**The task**
Look for "left" in the records and copy every line that has it.

**Dataset records**

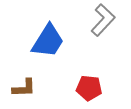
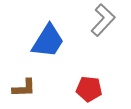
red pentagon: moved 1 px down
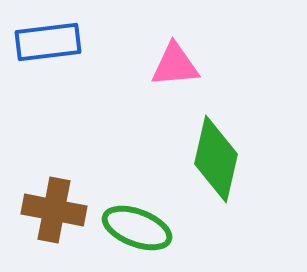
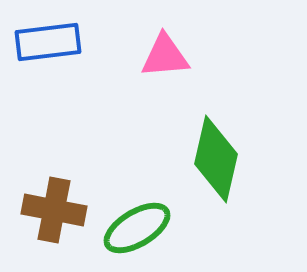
pink triangle: moved 10 px left, 9 px up
green ellipse: rotated 52 degrees counterclockwise
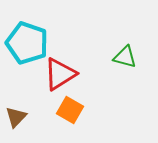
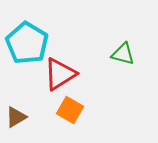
cyan pentagon: rotated 12 degrees clockwise
green triangle: moved 2 px left, 3 px up
brown triangle: rotated 15 degrees clockwise
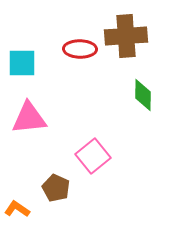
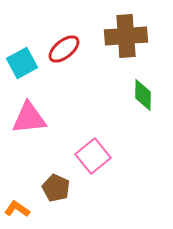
red ellipse: moved 16 px left; rotated 40 degrees counterclockwise
cyan square: rotated 28 degrees counterclockwise
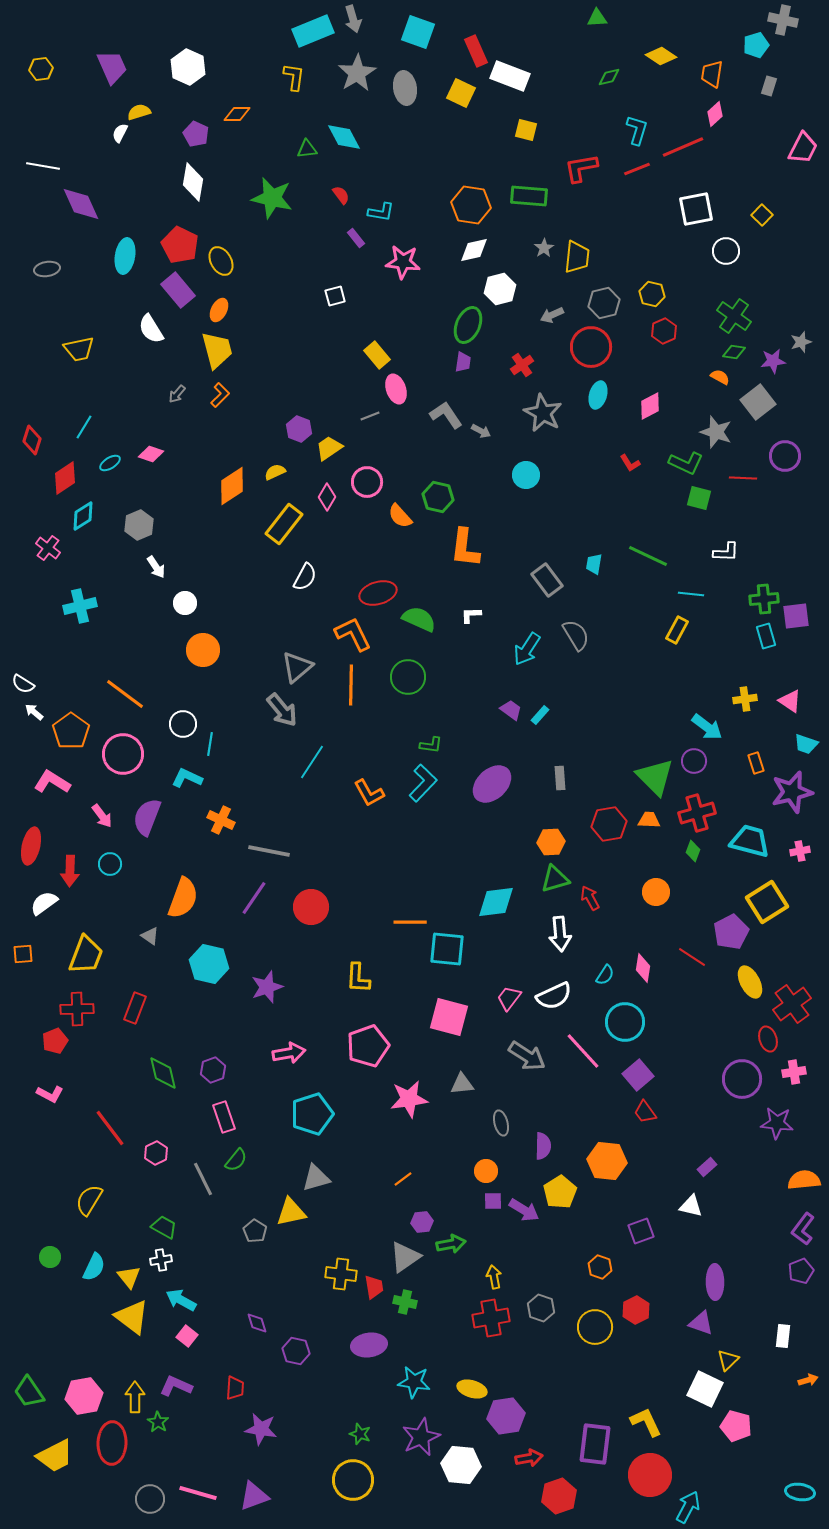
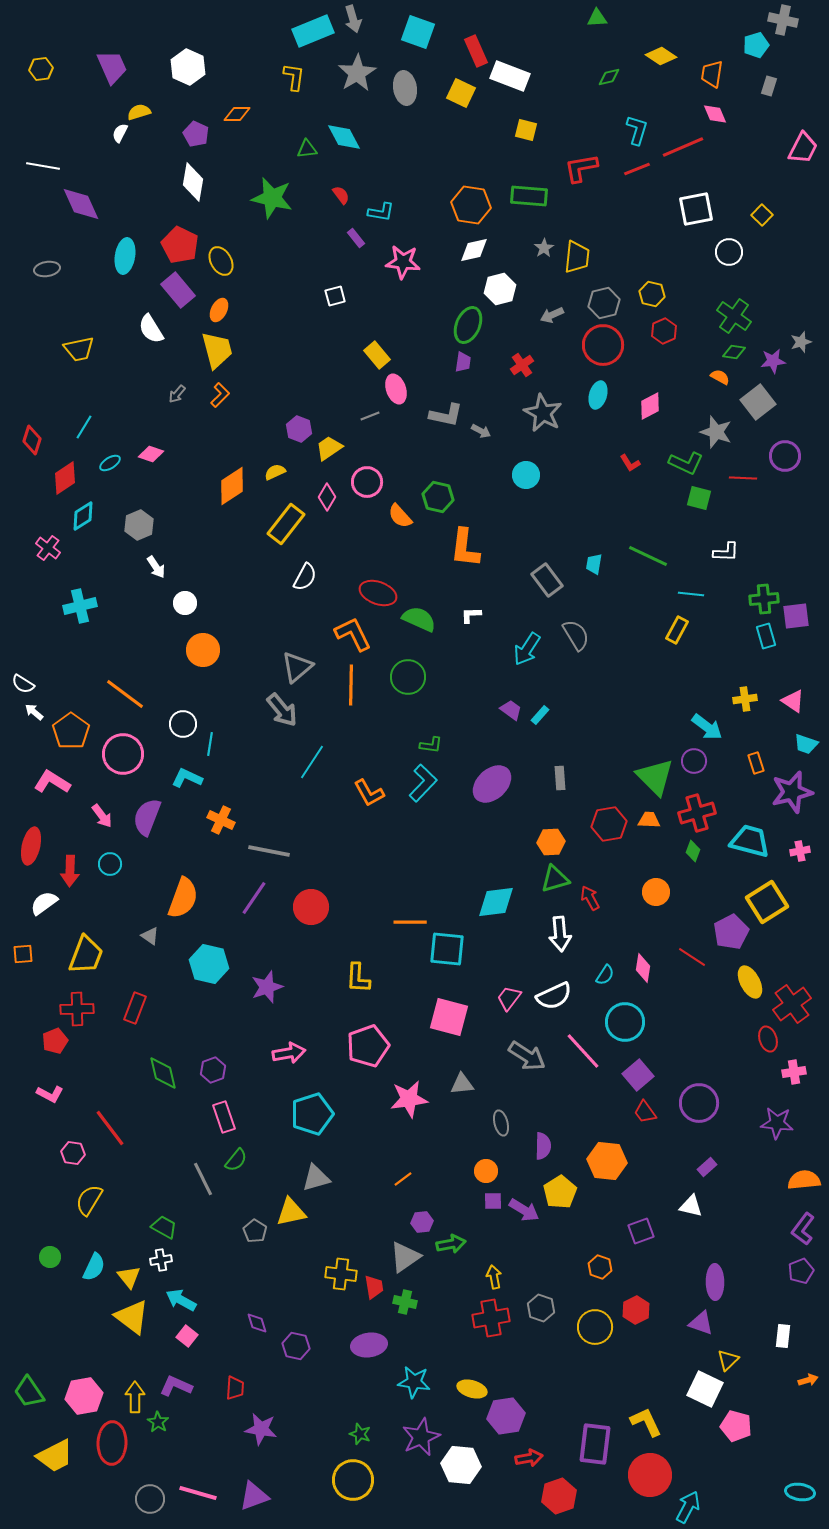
pink diamond at (715, 114): rotated 70 degrees counterclockwise
white circle at (726, 251): moved 3 px right, 1 px down
red circle at (591, 347): moved 12 px right, 2 px up
gray L-shape at (446, 415): rotated 136 degrees clockwise
yellow rectangle at (284, 524): moved 2 px right
red ellipse at (378, 593): rotated 36 degrees clockwise
pink triangle at (790, 701): moved 3 px right
purple circle at (742, 1079): moved 43 px left, 24 px down
pink hexagon at (156, 1153): moved 83 px left; rotated 25 degrees counterclockwise
purple hexagon at (296, 1351): moved 5 px up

**Answer section**
pink triangle: moved 10 px left, 9 px up
green triangle: moved 2 px left, 3 px up
red ellipse: moved 16 px left; rotated 40 degrees counterclockwise
purple circle at (742, 1079): moved 43 px left, 24 px down
pink hexagon at (156, 1153): moved 83 px left; rotated 25 degrees counterclockwise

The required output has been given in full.